Check every line below for the word "minus" and copy each one that has it.

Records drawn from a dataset
....
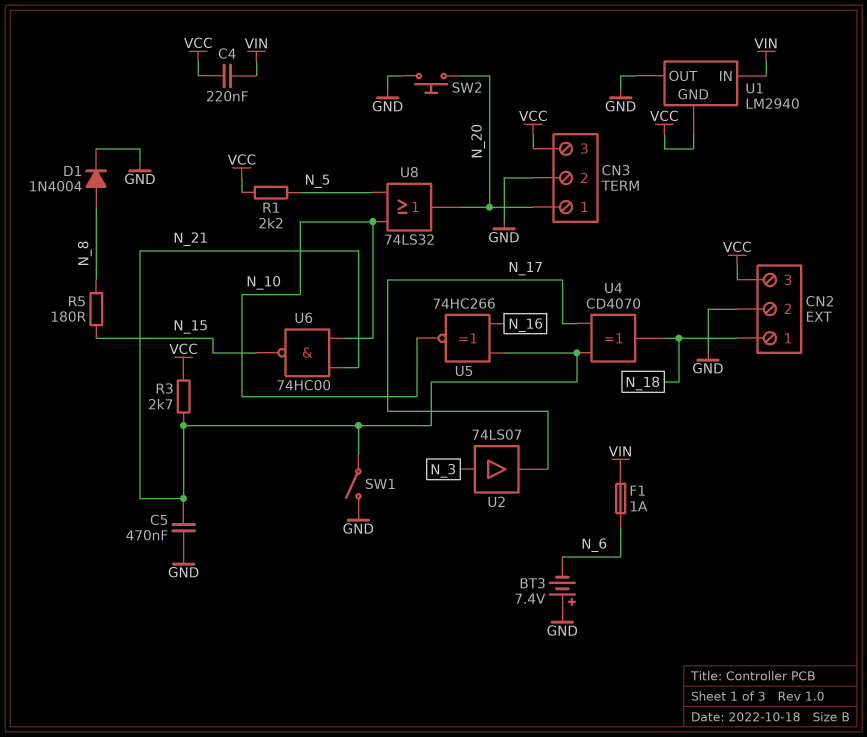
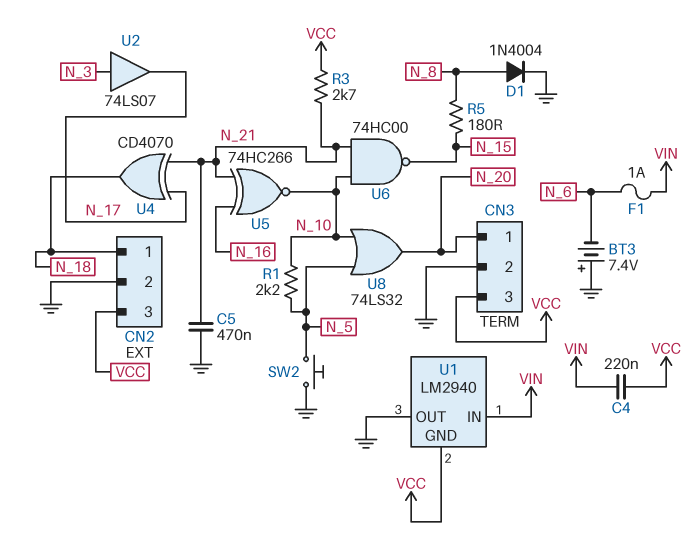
R1: 2.2k (N_5, VCC) -> 2.2k (N_5, N_10)
SW1: switch (GND, N_21) -> none
SW2: button (GND, N_20) -> button (GND, N_5)

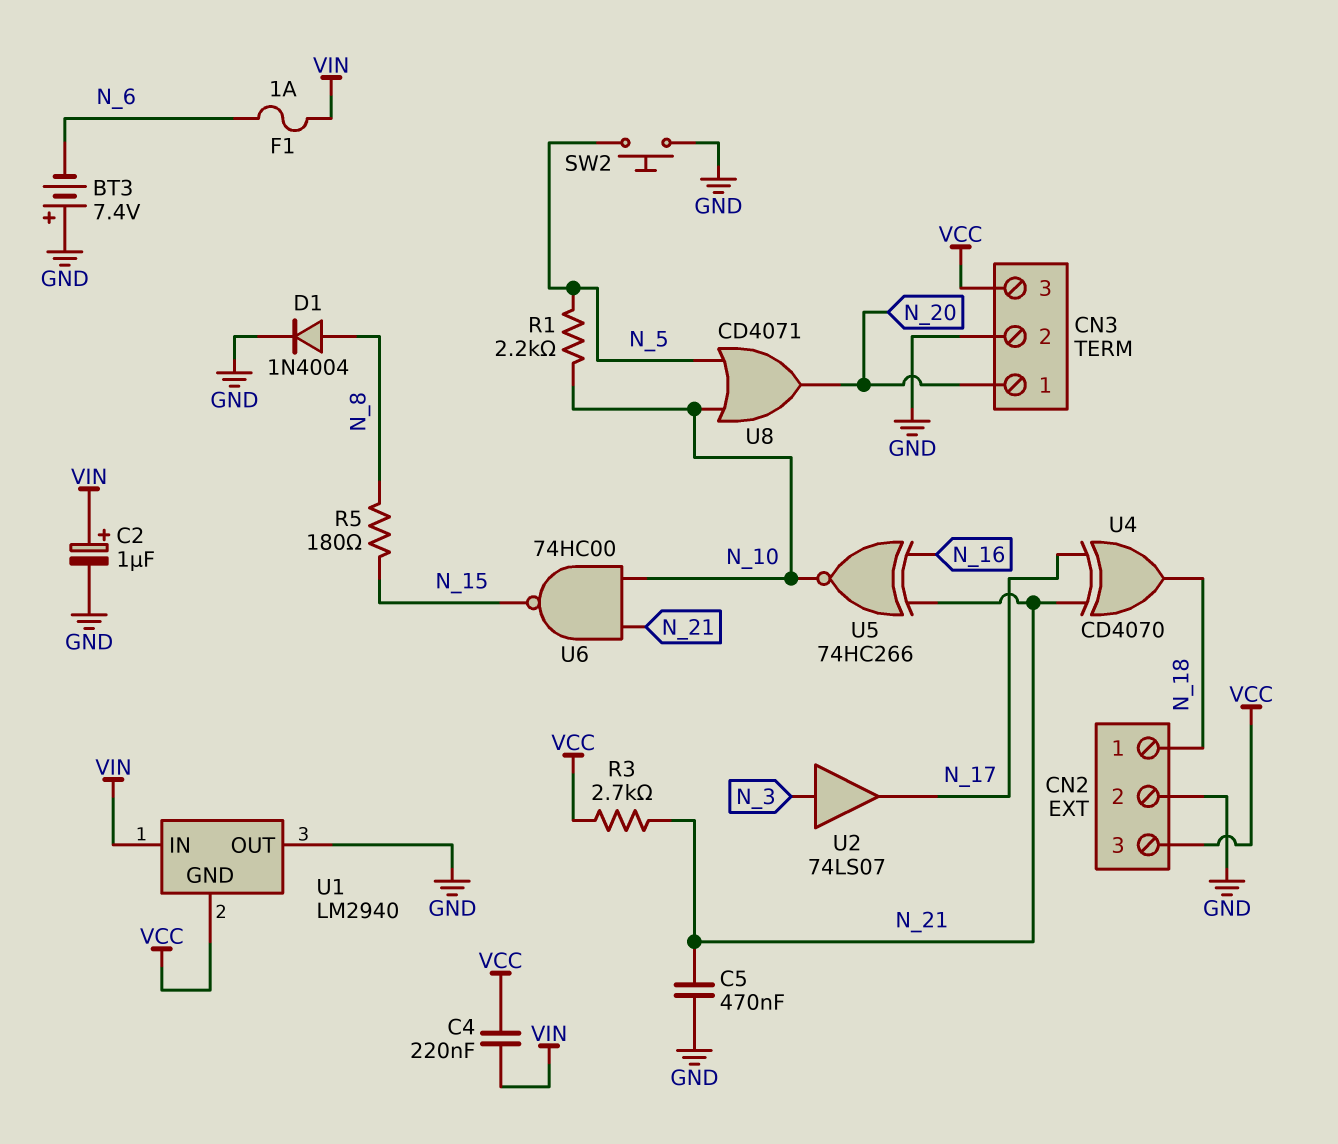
C2: none -> 1uF (plus VIN, minus GND)
U8: OR 74LS32 (in N_5, in N_10, out N_20) -> OR CD4071 (in N_5, in N_10, out N_20)

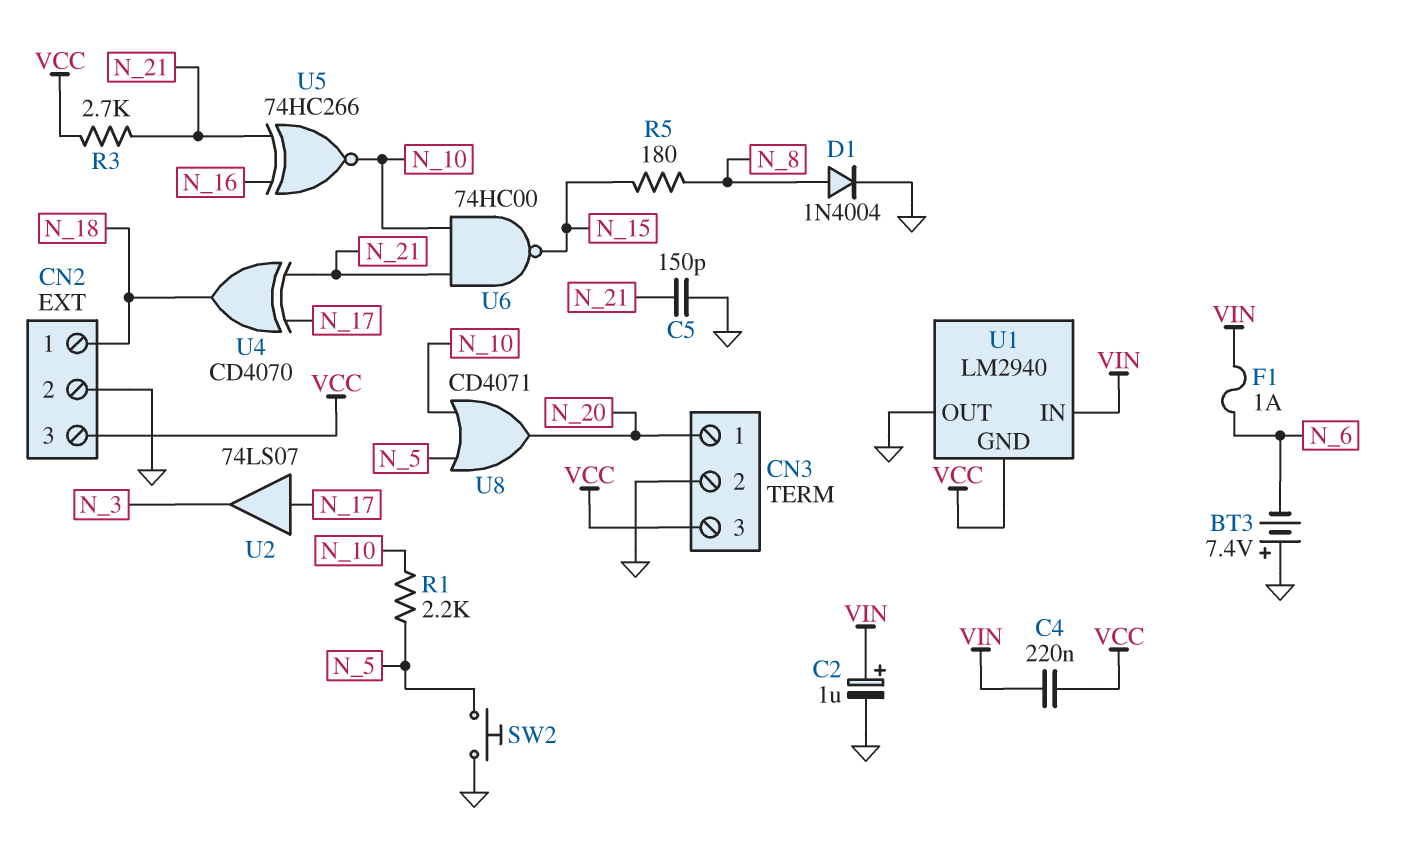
C5: 470nF (GND, N_21) -> 150pF (GND, N_21)
U2: buffer 74LS07 (in N_3, out N_17) -> buffer 74LS07 (in N_17, out N_3)

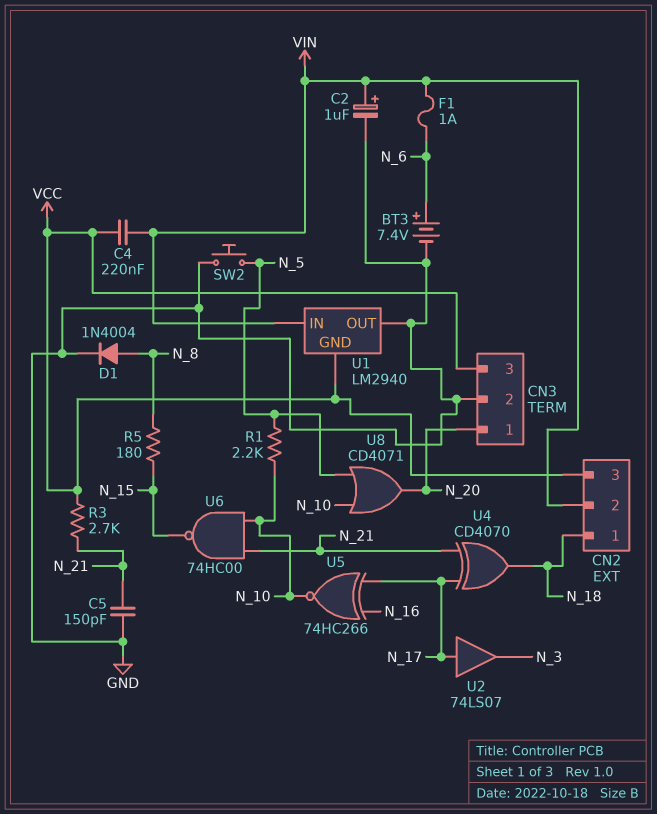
BT3: 7.4V (plus GND, minus N_6) -> 7.4V (plus N_6, minus GND)
CN2 pin 2: GND -> VIN
U5: XNOR 74HC266 (in N_16, in N_21, out N_10) -> XNOR 74HC266 (in N_16, in N_17, out N_10)

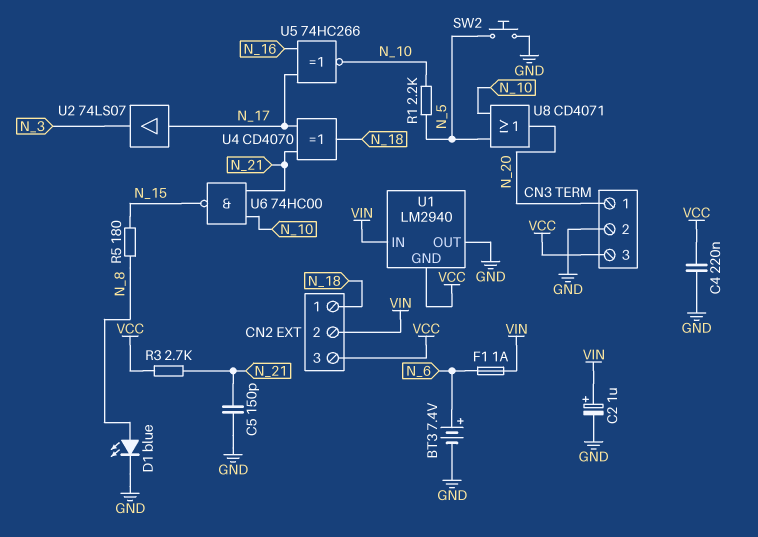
C4: 220nF (VCC, VIN) -> 220nF (GND, VCC)
D1: diode 1N4004 (A N_8, K GND) -> LED blue (A N_8, K GND)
....
• [FINISHED EXERCISE]
C2: none -> 1uF (plus VIN, minus GND)
BT3: 7.4V (plus GND, minus N_6) -> 7.4V (plus N_6, minus GND)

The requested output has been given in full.